WHAT IS NEEDED = Only the lines of the data below from the one with "camera: 70 degrees left, 10 degrees down" through the one with "(623, 375) = (597, 180): none -> orange pan" are wanted. Repeat them exactly.

WORKING DATA =
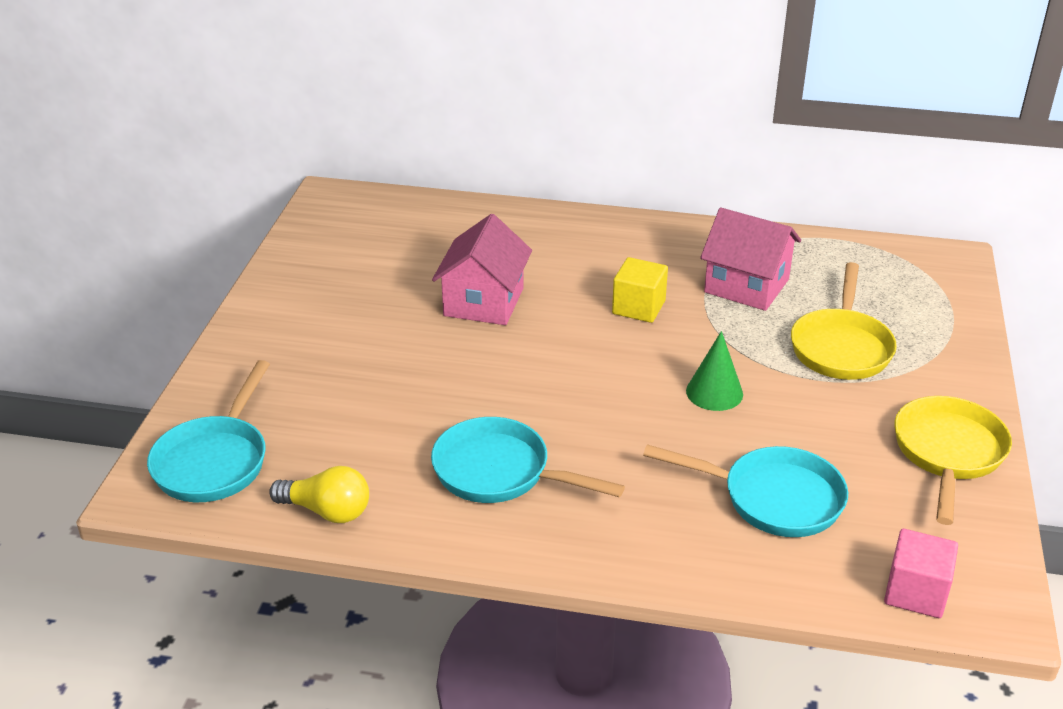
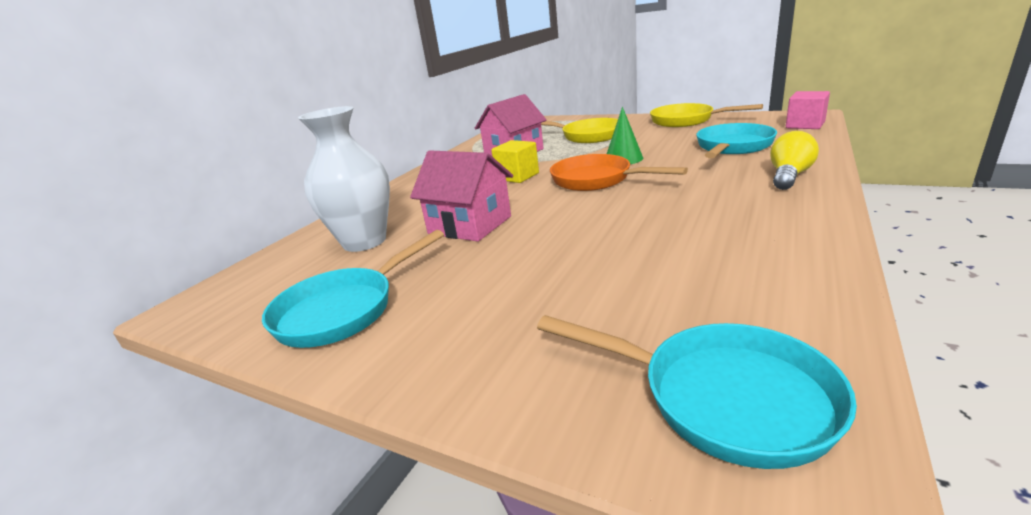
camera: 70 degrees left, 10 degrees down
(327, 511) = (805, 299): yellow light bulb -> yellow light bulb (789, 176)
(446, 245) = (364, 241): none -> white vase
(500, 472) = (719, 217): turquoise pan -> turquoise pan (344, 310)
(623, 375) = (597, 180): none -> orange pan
--
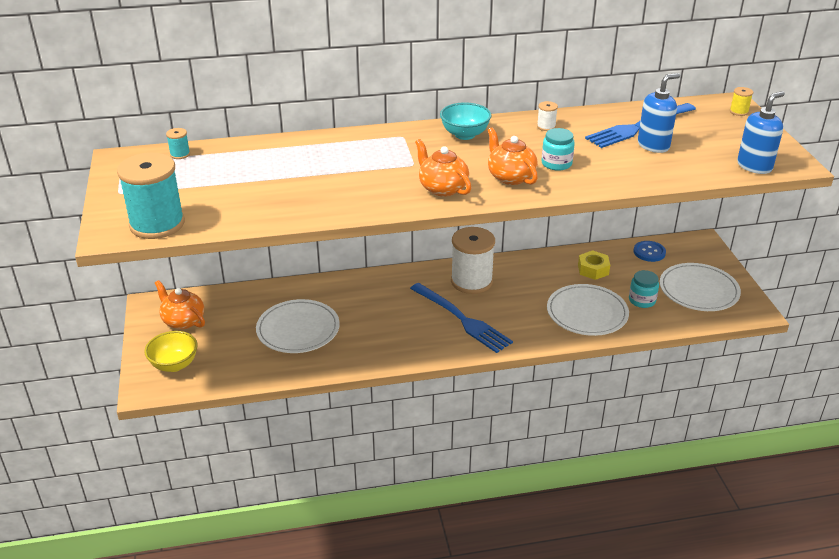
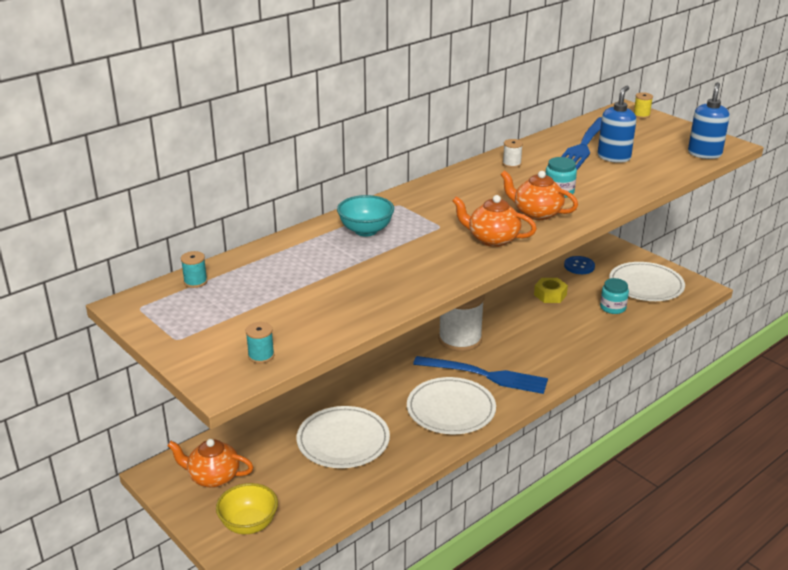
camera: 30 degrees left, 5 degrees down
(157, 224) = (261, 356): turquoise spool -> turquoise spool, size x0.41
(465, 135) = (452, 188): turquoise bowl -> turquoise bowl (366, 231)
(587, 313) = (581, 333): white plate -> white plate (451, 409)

TASK RESULT =
camera: 70 degrees left, 10 degrees down
(327, 511) = (805, 299): yellow light bulb -> yellow light bulb (789, 176)
(446, 245) = (364, 241): none -> white vase
(500, 472) = (719, 217): turquoise pan -> turquoise pan (344, 310)
(623, 375) = (597, 180): none -> orange pan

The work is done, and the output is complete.